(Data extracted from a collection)

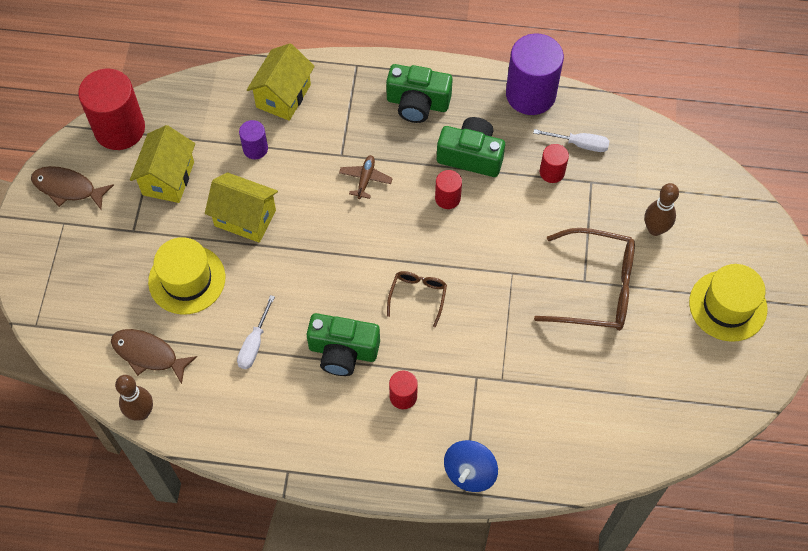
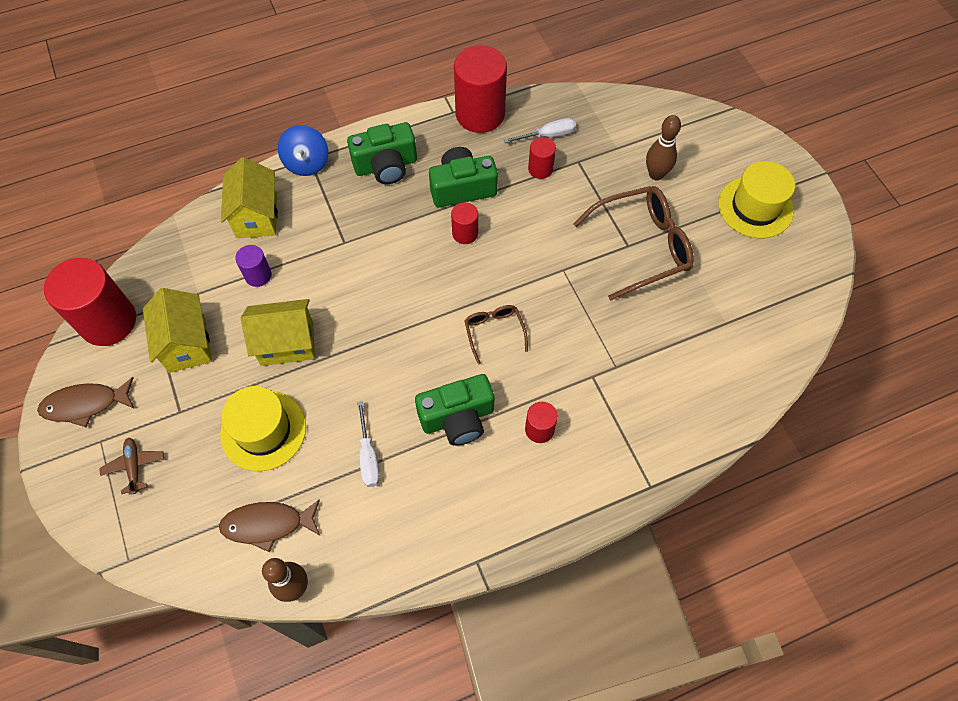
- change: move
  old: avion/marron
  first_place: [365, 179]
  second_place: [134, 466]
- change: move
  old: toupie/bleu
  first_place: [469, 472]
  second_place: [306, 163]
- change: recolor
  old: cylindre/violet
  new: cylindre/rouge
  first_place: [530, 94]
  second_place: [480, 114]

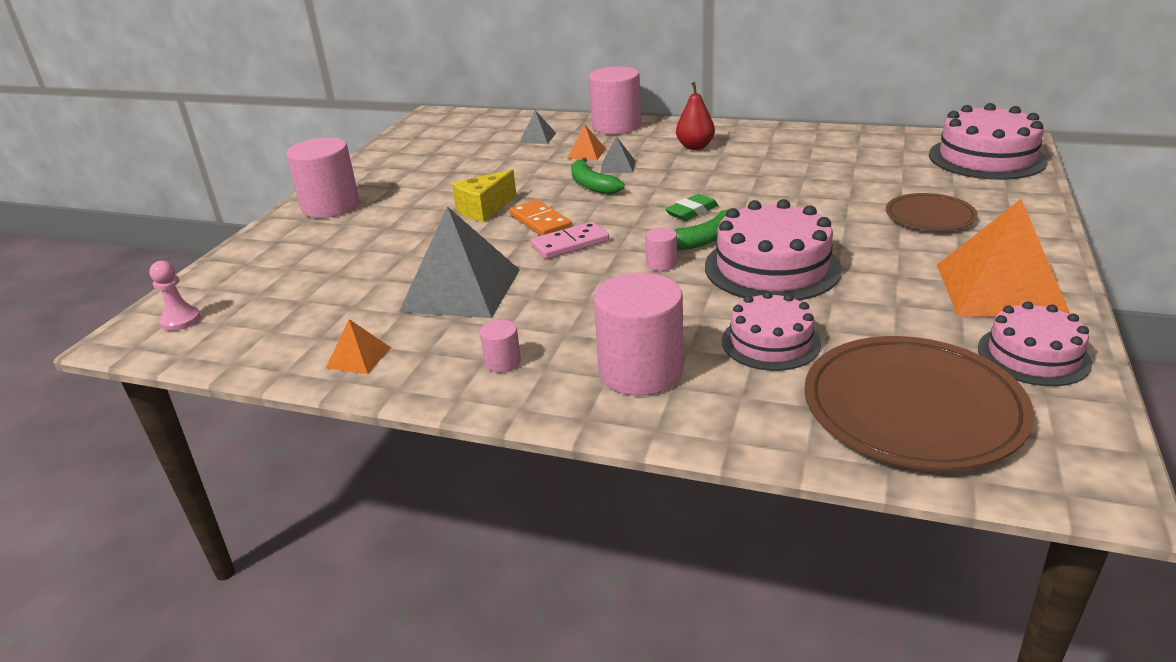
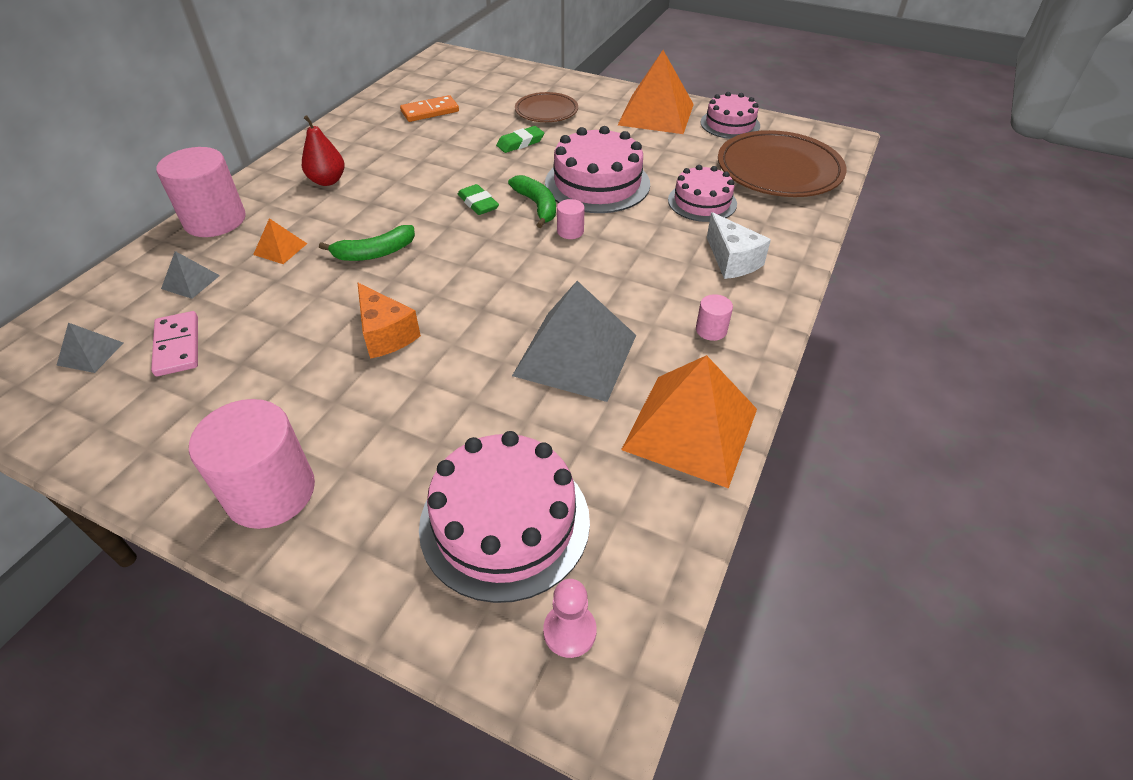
- change: resize
  old: pyramide/orange
  first_place: [358, 357]
  second_place: [690, 428]
  factor: 2.24
- change: recolor
  old: fromage/jaune
  new: fromage/orange
  first_place: [484, 209]
  second_place: [386, 334]
- change: move
  old: domino/orange
  first_place: [540, 222]
  second_place: [430, 111]
- change: move
  old: domino/rose
  first_place: [570, 244]
  second_place: [178, 346]
- change: replace
  old: cylindre/rose
  new: fromage/blanc
  first_place: [640, 371]
  second_place: [732, 260]
- change: move
  old: pyramide/gris
  first_place: [617, 166]
  second_place: [90, 354]
- change: move
  old: gâteau/rose
  first_place: [986, 158]
  second_place: [505, 522]
- change: insert
  new: gomme/vert
  second_place: [520, 143]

» Prompt:
The required answer is the run of lines above, starting at the line with "first_place: [365, 179]" and ending at the line with "first_place: [530, 94]", reproduced exactly with both ends.

» Task result:
  first_place: [365, 179]
  second_place: [134, 466]
- change: move
  old: toupie/bleu
  first_place: [469, 472]
  second_place: [306, 163]
- change: recolor
  old: cylindre/violet
  new: cylindre/rouge
  first_place: [530, 94]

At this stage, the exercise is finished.